* **TASK PROMPT**
Copy out the items word for word, from the line that contains "Oldmere [604, 670]" through the line that contains "rule [92, 1092]", and output nothing else.

* **GIVEN RECORDS**
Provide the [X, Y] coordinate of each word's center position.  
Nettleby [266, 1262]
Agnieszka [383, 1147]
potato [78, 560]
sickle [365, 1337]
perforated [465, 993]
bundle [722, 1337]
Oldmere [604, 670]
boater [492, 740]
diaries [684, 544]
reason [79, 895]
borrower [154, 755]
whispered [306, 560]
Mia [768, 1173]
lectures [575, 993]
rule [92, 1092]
* * *
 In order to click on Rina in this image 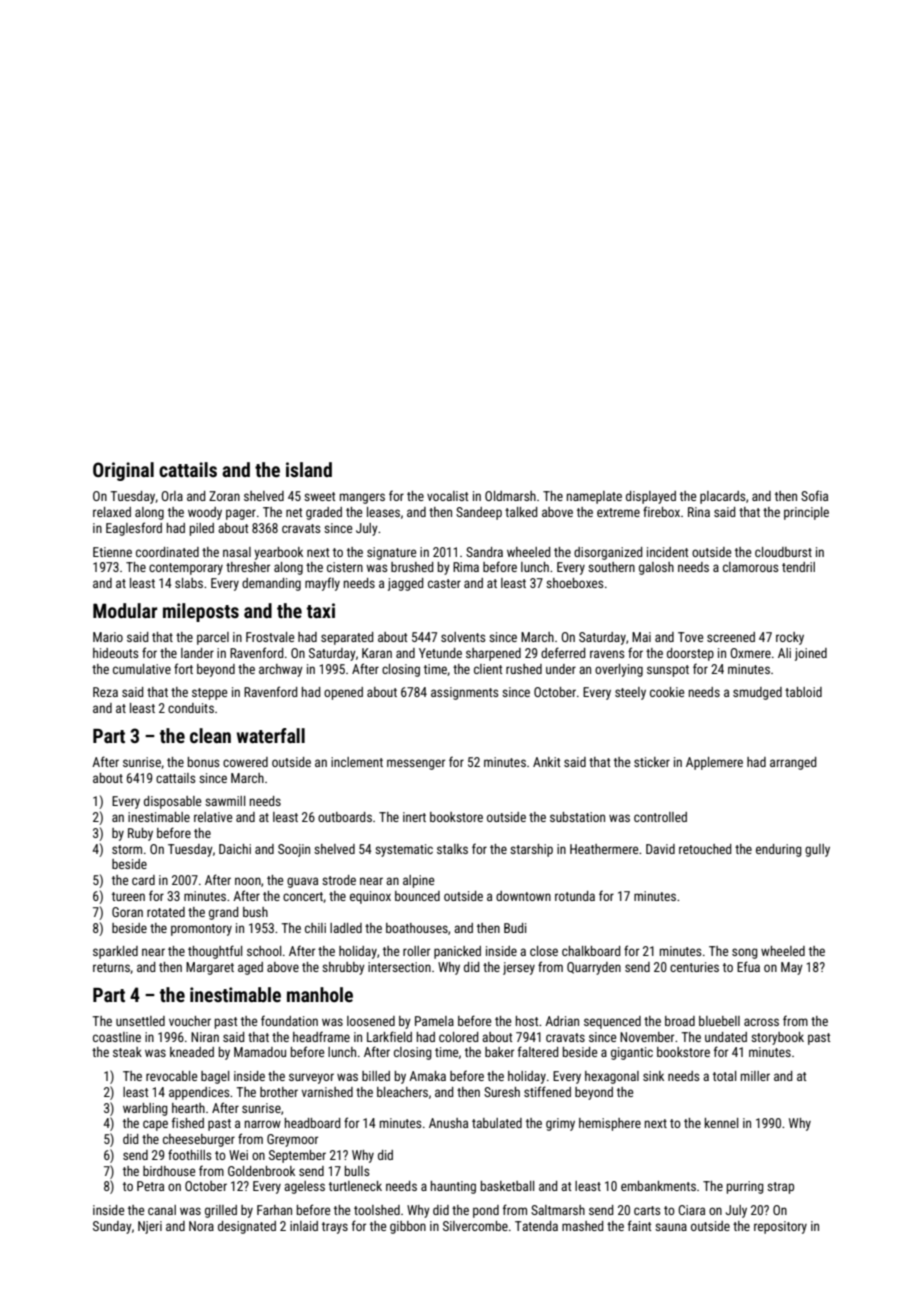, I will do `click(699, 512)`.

* **RESPONSE TO THE EXERCISE**
Oldmere [604, 670]
boater [492, 740]
diaries [684, 544]
reason [79, 895]
borrower [154, 755]
whispered [306, 560]
Mia [768, 1173]
lectures [575, 993]
rule [92, 1092]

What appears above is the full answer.